▸ **Your objective**
Among the records below, find the lines with the word "turquoise" and copy them.

[Opening Records for processing section]

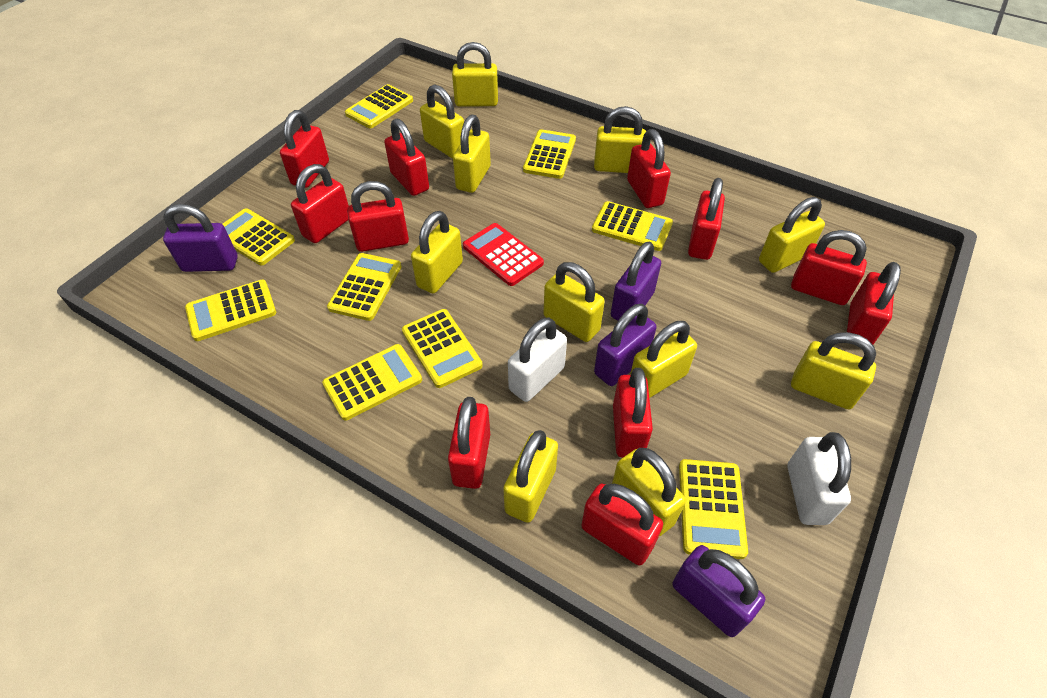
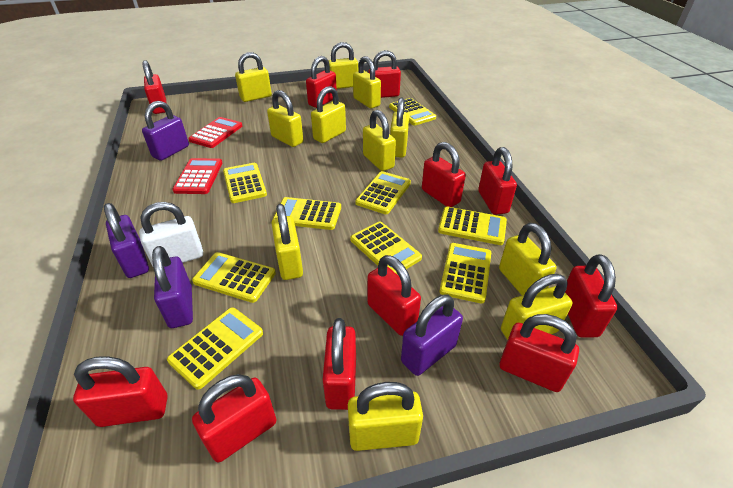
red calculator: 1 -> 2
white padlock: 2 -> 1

[Closing Records for processing section]
[Opening Records for processing section]

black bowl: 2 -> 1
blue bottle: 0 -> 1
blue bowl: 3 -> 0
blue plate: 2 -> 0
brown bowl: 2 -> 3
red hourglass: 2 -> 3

[Closing Records for processing section]
[Opening Records for processing section]

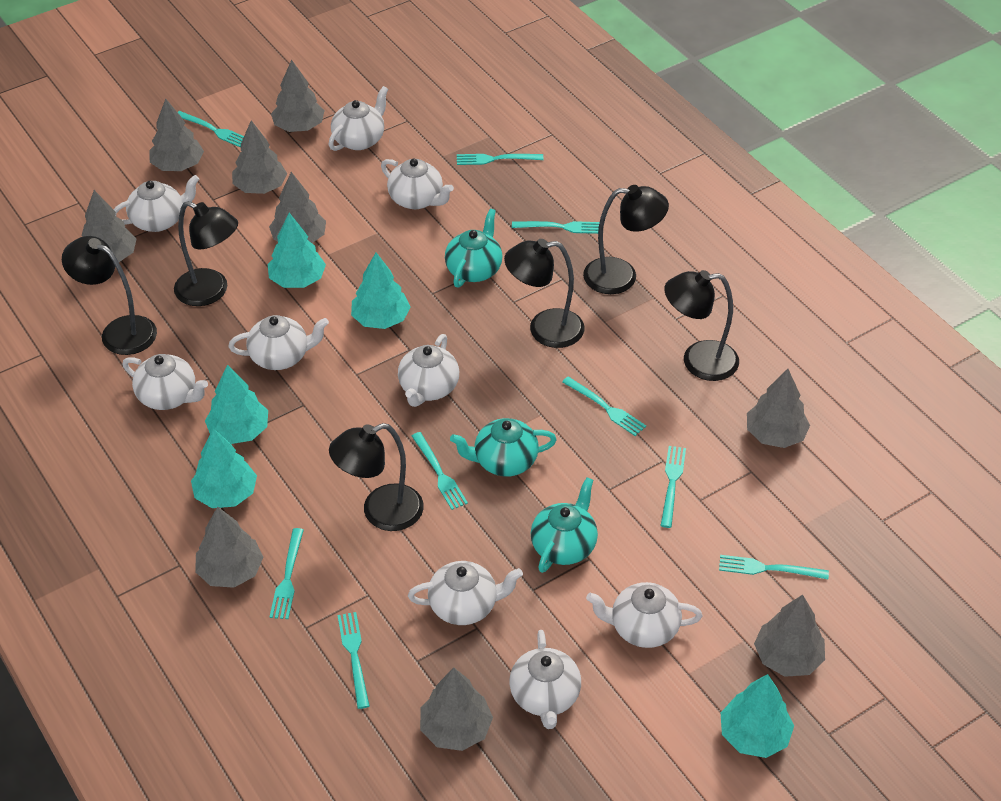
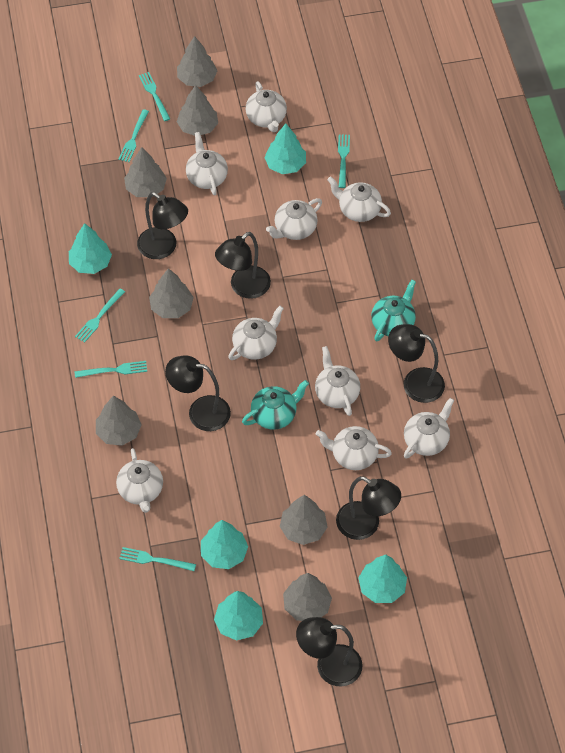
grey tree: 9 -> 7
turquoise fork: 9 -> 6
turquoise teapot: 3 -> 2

[Closing Records for processing section]

▸ **Written response**
turquoise fork: 9 -> 6
turquoise teapot: 3 -> 2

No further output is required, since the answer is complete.